*Exercise description*
Stop after the line holding "relocated | plate/purple". Repeat exactly every line before it in the records below, that line too, and leave out the pictures.

*Information supplied*
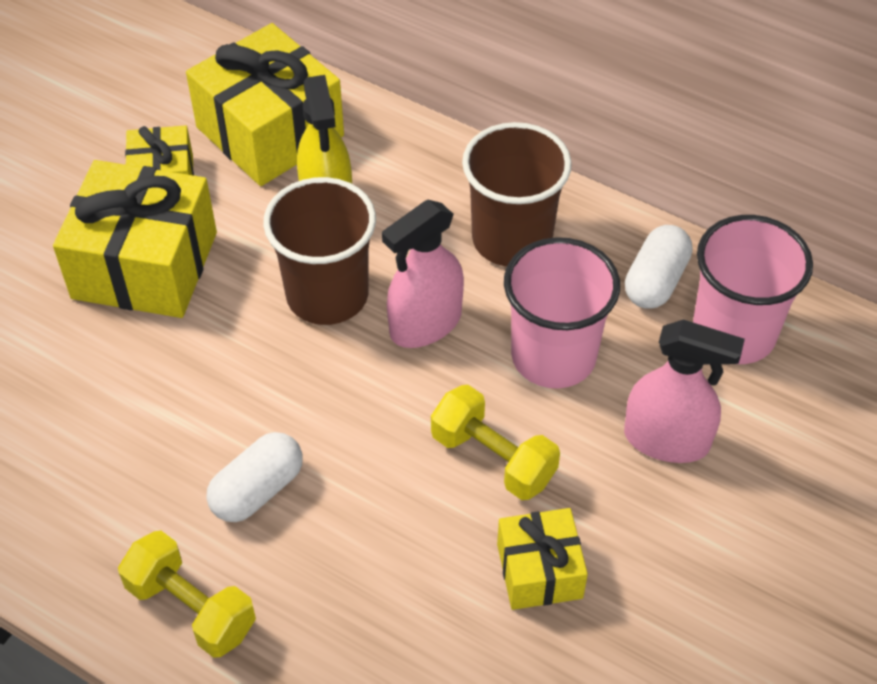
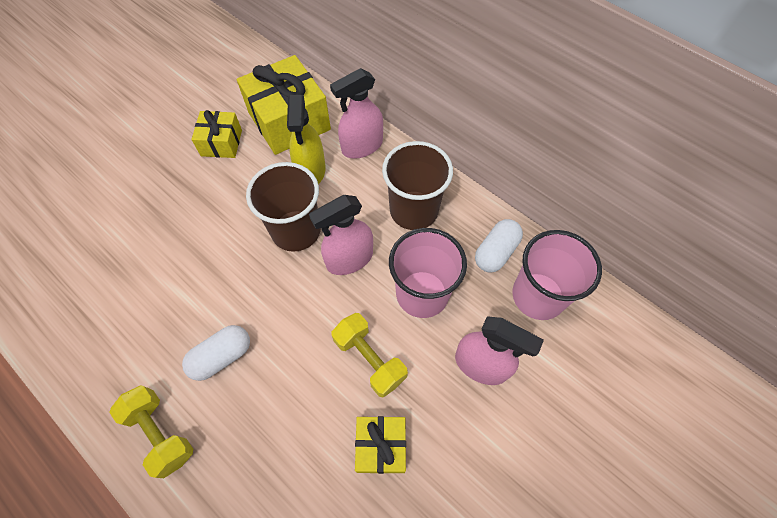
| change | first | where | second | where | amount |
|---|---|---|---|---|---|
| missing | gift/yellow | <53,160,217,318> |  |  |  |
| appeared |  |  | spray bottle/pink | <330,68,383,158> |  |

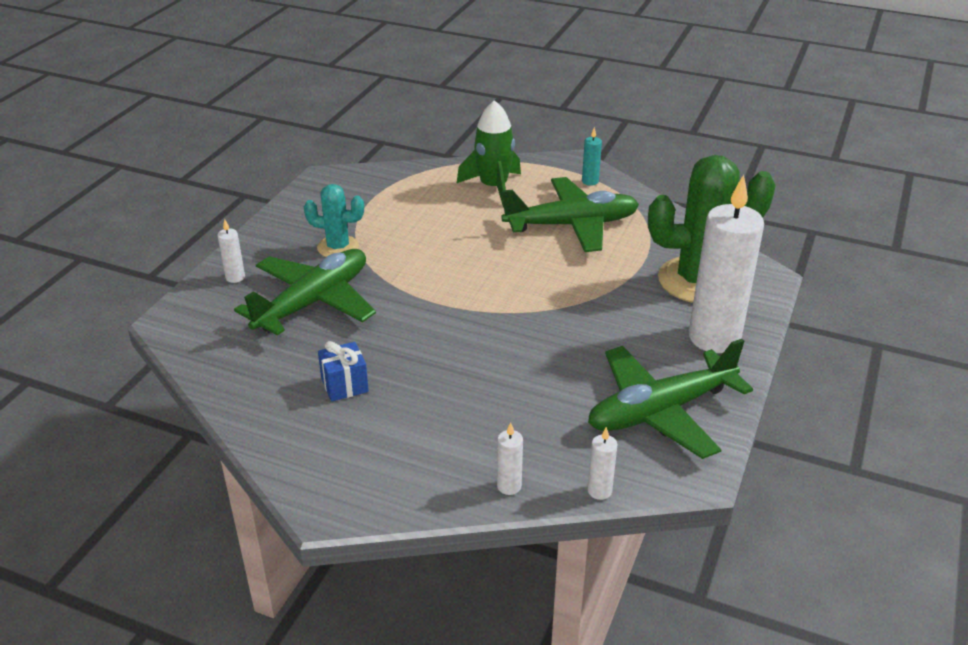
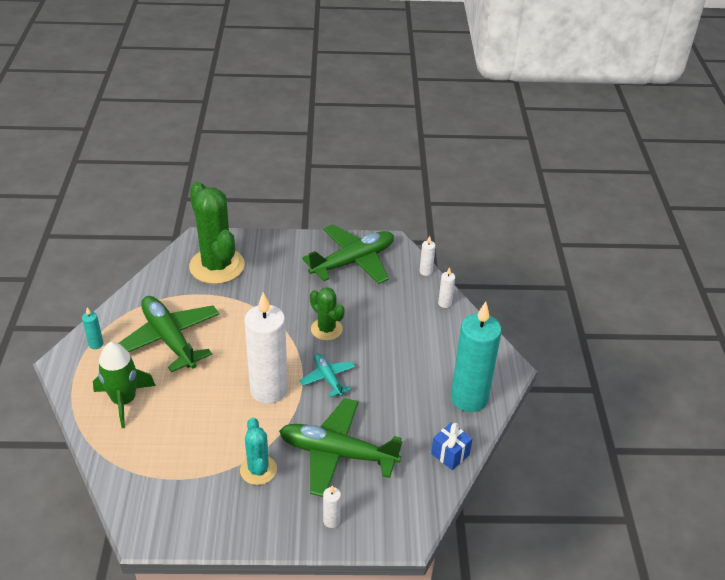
| change | first | where | second | where | amount |
|---|---|---|---|---|---|
| appeared |  |  | plane/turquoise | <299,353,355,397> |  |
| appeared |  |  | cactus/green | <310,287,345,341> |  |
| appeared |  |  | candle/turquoise | <451,302,502,412> |  |
| relocated | gift/blue | <318,341,369,402> |  | <431,423,473,470> |  |
| relocated | candle/white | <689,175,764,353> |  | <244,292,288,404> |  |
| spun | plane/green | <588,339,753,459> |  | <302,225,394,284> | 75 degrees counterclockwise |

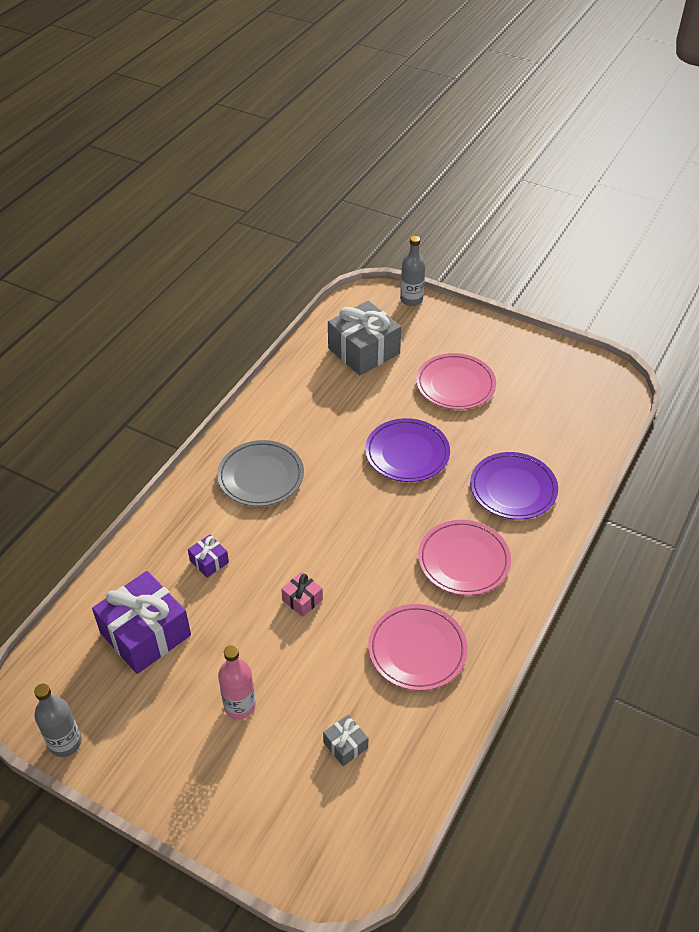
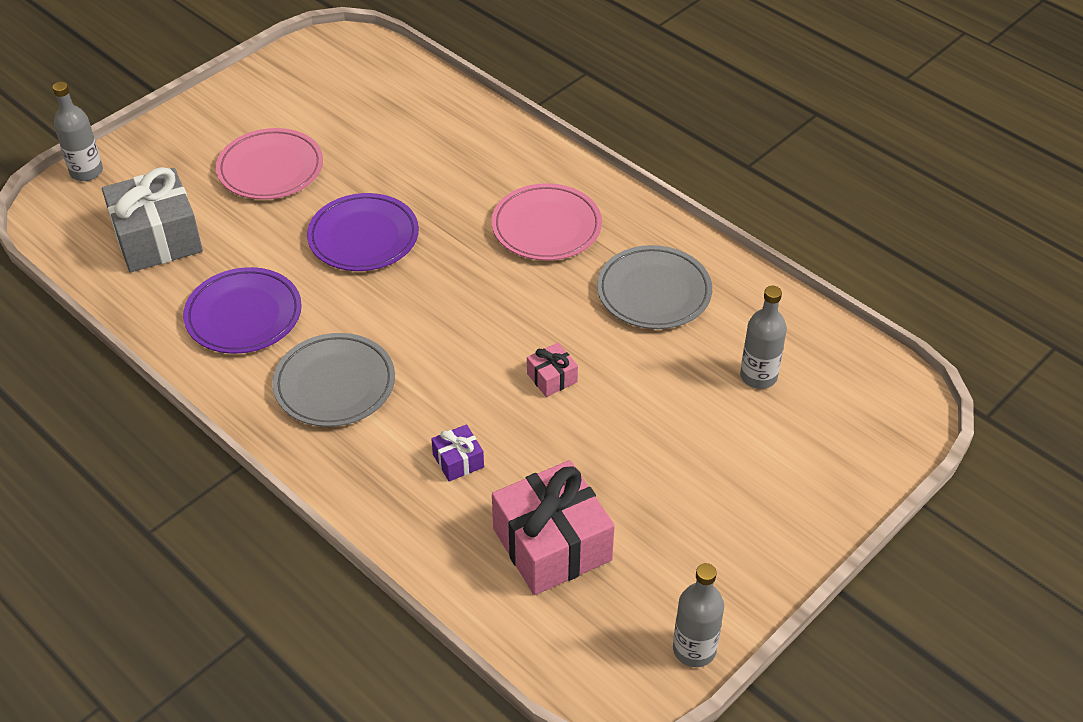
| change | first | where | second | where | amount |
|---|---|---|---|---|---|
| missing | bottle/pink | <218,645,256,719> |  |  |  |
| relocated | plate/purple | <470,452,558,520> |  | <183,267,302,354> |  |
| exchanged | gift/grey | <323,715,368,766> | bottle/grey | <740,286,787,389> |  |
| colour | gift/purple | <92,571,191,674> | gift/pink | <492,460,615,595> |  |
| colour | plate/pink | <368,604,468,691> | plate/grey | <597,245,712,329> |  |

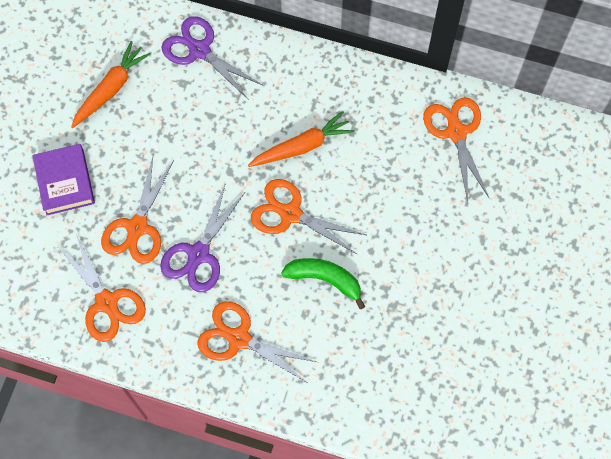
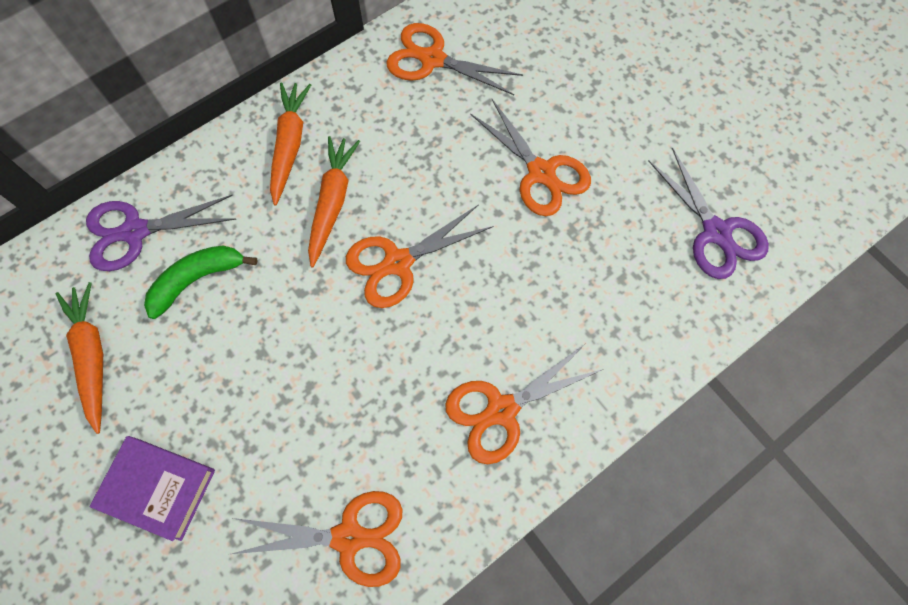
| change | first | where | second | where | amount |
|---|---|---|---|---|---|
| appeared |  |  | carrot/orange | <270,82,311,206> |  |
| relocated | scissors/orange | <101,156,174,264> |  | <470,99,591,216> |  |
| relocated | scissors/purple | <160,183,245,292> |  | <648,147,769,279> |  |
| relocated | banana/green | <281,258,365,309> |  | <144,245,257,319> |  |

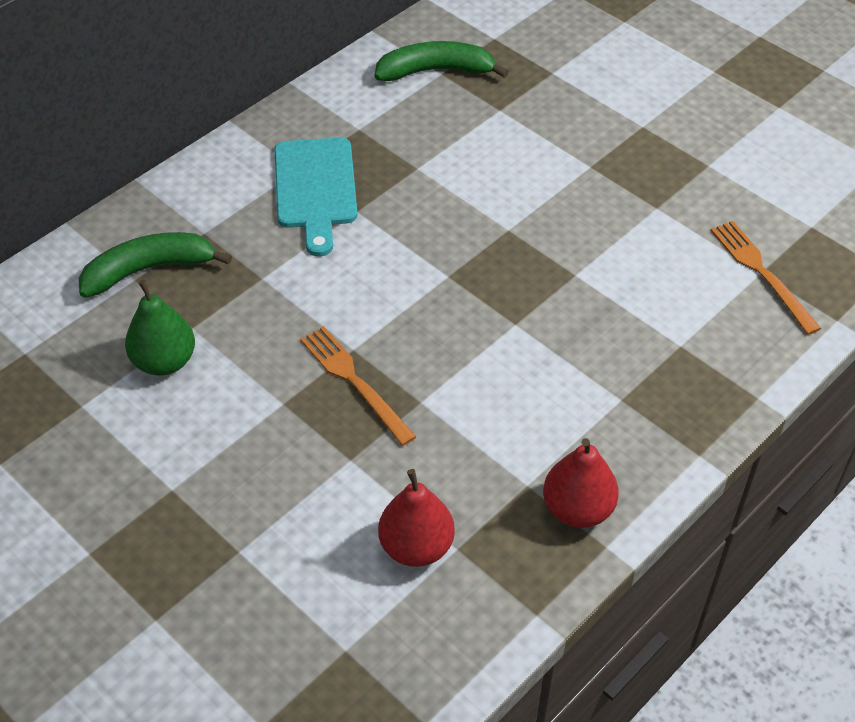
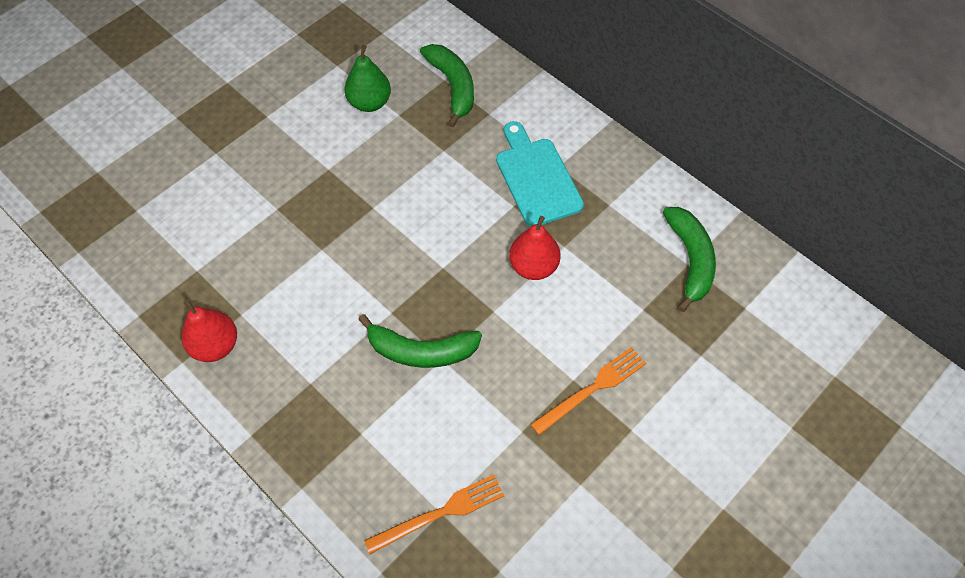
| change | first | where | second | where | amount |
|---|---|---|---|---|---|
| appeared |  |  | banana/green | <358,314,482,368> |  |
| relocated | fork/orange | <300,326,416,446> |  | <530,347,646,435> |  |
| relocated | pear/red | <378,469,455,567> |  | <509,216,560,280> |  |
| spun | cutting board/turquoise | <274,137,357,257> |  | <496,121,584,226> | 75 degrees clockwise |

*Completed exercise*
| change | first | where | second | where | amount |
|---|---|---|---|---|---|
| missing | gift/yellow | <53,160,217,318> |  |  |  |
| appeared |  |  | spray bottle/pink | <330,68,383,158> |  |

| change | first | where | second | where | amount |
|---|---|---|---|---|---|
| appeared |  |  | plane/turquoise | <299,353,355,397> |  |
| appeared |  |  | cactus/green | <310,287,345,341> |  |
| appeared |  |  | candle/turquoise | <451,302,502,412> |  |
| relocated | gift/blue | <318,341,369,402> |  | <431,423,473,470> |  |
| relocated | candle/white | <689,175,764,353> |  | <244,292,288,404> |  |
| spun | plane/green | <588,339,753,459> |  | <302,225,394,284> | 75 degrees counterclockwise |

| change | first | where | second | where | amount |
|---|---|---|---|---|---|
| missing | bottle/pink | <218,645,256,719> |  |  |  |
| relocated | plate/purple | <470,452,558,520> |  | <183,267,302,354> |  |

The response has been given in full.